◆ **Extracted material**:
-- Opening Marker --

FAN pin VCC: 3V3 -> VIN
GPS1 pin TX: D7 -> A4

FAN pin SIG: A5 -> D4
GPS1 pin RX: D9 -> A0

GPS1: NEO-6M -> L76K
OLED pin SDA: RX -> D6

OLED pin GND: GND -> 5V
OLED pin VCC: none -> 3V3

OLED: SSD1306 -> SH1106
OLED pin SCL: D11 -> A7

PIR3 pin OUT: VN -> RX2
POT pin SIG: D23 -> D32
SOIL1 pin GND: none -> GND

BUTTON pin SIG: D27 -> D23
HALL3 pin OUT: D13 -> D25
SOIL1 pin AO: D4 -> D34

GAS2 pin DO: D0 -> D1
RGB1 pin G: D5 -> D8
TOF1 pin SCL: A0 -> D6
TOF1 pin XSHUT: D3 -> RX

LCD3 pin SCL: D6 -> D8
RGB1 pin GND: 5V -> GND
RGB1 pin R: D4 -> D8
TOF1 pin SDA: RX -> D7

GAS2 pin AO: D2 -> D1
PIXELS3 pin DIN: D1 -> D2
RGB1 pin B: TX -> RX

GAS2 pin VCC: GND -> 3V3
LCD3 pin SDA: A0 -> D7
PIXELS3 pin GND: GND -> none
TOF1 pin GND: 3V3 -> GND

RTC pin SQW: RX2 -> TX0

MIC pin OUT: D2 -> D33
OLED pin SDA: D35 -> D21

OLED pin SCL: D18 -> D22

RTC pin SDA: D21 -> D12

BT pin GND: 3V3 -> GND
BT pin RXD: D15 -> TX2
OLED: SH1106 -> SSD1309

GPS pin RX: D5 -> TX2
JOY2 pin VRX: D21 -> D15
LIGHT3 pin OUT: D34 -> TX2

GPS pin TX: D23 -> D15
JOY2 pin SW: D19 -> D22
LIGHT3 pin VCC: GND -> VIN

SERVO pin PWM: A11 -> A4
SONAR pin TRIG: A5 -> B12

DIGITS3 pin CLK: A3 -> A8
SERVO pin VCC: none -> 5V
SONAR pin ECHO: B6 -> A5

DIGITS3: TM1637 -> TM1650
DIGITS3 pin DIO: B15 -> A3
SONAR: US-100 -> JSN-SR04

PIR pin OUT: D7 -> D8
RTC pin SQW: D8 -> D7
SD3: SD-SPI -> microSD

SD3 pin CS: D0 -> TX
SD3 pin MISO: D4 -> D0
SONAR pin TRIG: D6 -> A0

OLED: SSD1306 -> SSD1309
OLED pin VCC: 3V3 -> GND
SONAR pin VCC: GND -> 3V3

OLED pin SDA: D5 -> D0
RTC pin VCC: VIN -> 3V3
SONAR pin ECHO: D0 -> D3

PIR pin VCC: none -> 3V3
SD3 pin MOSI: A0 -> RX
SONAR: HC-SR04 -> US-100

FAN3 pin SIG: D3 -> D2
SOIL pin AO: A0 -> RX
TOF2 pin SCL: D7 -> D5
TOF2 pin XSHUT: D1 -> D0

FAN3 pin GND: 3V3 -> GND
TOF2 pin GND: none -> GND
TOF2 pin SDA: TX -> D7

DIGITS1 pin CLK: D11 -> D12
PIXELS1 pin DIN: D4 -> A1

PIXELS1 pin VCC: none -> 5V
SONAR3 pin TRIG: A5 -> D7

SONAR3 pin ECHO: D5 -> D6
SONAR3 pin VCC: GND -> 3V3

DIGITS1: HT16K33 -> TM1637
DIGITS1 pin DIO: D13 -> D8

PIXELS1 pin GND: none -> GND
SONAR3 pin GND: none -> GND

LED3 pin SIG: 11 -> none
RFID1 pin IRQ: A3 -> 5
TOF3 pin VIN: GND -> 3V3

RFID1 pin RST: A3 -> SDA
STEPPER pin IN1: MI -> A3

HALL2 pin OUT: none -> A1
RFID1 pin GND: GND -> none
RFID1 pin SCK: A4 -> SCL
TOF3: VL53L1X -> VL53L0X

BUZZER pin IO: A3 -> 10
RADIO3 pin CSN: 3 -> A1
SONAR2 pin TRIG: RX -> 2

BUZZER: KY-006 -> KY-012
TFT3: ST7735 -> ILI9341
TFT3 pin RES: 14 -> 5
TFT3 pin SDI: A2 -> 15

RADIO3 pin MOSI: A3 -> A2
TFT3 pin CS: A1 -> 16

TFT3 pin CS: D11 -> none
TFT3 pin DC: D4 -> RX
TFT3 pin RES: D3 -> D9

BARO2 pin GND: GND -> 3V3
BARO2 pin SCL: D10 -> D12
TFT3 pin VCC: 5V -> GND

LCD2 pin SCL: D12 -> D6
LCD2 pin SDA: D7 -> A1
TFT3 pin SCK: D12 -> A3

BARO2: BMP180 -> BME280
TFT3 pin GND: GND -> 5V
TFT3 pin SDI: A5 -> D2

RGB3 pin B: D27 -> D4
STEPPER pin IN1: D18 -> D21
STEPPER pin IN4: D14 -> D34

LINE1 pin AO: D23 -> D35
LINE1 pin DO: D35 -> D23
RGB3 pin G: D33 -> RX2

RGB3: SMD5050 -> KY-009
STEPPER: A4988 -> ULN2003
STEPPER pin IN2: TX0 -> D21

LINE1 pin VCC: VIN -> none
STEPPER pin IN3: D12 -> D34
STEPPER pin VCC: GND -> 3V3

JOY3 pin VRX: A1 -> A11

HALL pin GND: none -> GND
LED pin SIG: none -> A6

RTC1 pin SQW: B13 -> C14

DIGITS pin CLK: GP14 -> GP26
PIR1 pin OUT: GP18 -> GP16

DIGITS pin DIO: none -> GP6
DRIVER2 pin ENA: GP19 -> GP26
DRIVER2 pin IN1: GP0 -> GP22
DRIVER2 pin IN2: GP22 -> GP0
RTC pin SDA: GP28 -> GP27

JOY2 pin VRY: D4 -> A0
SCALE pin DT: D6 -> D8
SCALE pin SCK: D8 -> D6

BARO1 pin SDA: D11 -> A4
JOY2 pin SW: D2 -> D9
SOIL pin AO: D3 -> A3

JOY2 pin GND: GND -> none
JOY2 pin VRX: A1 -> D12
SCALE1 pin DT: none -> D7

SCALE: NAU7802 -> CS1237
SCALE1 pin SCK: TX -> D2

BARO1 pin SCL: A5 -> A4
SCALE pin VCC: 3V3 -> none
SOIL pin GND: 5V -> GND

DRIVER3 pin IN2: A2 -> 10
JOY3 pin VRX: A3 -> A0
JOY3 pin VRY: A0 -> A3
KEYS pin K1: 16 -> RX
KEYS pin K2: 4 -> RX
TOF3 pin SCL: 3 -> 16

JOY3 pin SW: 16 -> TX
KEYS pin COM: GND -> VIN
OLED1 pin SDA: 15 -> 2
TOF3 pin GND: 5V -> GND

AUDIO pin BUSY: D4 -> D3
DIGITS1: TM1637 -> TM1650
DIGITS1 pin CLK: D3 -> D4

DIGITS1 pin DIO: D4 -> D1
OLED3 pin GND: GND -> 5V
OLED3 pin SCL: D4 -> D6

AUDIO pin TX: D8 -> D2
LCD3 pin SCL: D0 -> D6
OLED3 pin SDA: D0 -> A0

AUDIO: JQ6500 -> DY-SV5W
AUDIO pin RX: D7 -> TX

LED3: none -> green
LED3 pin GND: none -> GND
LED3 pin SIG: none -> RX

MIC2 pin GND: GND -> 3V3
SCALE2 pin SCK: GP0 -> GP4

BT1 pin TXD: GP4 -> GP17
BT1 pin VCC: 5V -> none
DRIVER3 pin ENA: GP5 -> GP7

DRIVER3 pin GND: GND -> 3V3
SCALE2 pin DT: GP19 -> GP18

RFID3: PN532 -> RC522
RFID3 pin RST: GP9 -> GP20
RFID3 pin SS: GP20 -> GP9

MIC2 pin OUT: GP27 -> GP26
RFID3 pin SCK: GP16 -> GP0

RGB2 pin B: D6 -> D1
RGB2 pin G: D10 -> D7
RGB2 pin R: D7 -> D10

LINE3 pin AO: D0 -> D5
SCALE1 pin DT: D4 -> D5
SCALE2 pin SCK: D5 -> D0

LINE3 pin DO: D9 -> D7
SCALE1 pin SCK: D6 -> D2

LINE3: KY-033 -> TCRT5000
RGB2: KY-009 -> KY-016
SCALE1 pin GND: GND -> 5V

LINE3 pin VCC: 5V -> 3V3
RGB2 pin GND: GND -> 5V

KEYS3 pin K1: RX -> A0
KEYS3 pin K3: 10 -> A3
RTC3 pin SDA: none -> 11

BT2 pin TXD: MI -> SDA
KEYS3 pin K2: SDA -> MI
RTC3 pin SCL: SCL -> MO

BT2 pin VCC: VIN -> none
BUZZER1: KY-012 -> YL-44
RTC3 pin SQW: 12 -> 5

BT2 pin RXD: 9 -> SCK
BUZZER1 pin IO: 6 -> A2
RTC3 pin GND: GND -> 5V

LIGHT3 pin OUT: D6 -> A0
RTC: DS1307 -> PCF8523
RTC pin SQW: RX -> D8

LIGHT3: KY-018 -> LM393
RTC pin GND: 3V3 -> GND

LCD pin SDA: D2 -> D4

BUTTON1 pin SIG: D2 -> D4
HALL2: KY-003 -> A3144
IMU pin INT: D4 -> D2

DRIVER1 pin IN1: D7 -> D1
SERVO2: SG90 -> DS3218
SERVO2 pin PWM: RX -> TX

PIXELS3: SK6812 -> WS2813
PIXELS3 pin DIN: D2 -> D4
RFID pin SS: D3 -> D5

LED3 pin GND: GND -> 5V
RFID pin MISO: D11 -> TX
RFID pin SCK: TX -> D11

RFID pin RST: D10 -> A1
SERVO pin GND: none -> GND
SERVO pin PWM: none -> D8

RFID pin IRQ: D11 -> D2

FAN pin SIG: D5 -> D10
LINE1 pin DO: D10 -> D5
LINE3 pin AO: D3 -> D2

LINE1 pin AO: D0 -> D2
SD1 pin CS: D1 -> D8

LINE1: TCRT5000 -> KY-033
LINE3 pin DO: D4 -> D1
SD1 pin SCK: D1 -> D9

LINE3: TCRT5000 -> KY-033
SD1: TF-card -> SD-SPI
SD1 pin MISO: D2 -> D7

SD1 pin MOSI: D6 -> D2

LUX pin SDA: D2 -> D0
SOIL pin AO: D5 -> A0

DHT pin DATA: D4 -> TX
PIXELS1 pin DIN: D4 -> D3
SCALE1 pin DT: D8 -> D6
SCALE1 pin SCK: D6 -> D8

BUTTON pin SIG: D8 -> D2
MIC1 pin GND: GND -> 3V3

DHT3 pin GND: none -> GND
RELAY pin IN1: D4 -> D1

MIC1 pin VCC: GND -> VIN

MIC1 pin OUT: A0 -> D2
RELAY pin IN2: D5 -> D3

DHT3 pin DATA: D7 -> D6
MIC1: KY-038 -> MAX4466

-- Closing Marker --

◆ **What you have to do**:
Could you restate, word for word, every line from the one containing "SD1 pin MISO: D2 -> D7" through the last line of the records above, and nothing more?

◆ **Answer to the exercise**:
SD1 pin MISO: D2 -> D7

SD1 pin MOSI: D6 -> D2

LUX pin SDA: D2 -> D0
SOIL pin AO: D5 -> A0

DHT pin DATA: D4 -> TX
PIXELS1 pin DIN: D4 -> D3
SCALE1 pin DT: D8 -> D6
SCALE1 pin SCK: D6 -> D8

BUTTON pin SIG: D8 -> D2
MIC1 pin GND: GND -> 3V3

DHT3 pin GND: none -> GND
RELAY pin IN1: D4 -> D1

MIC1 pin VCC: GND -> VIN

MIC1 pin OUT: A0 -> D2
RELAY pin IN2: D5 -> D3

DHT3 pin DATA: D7 -> D6
MIC1: KY-038 -> MAX4466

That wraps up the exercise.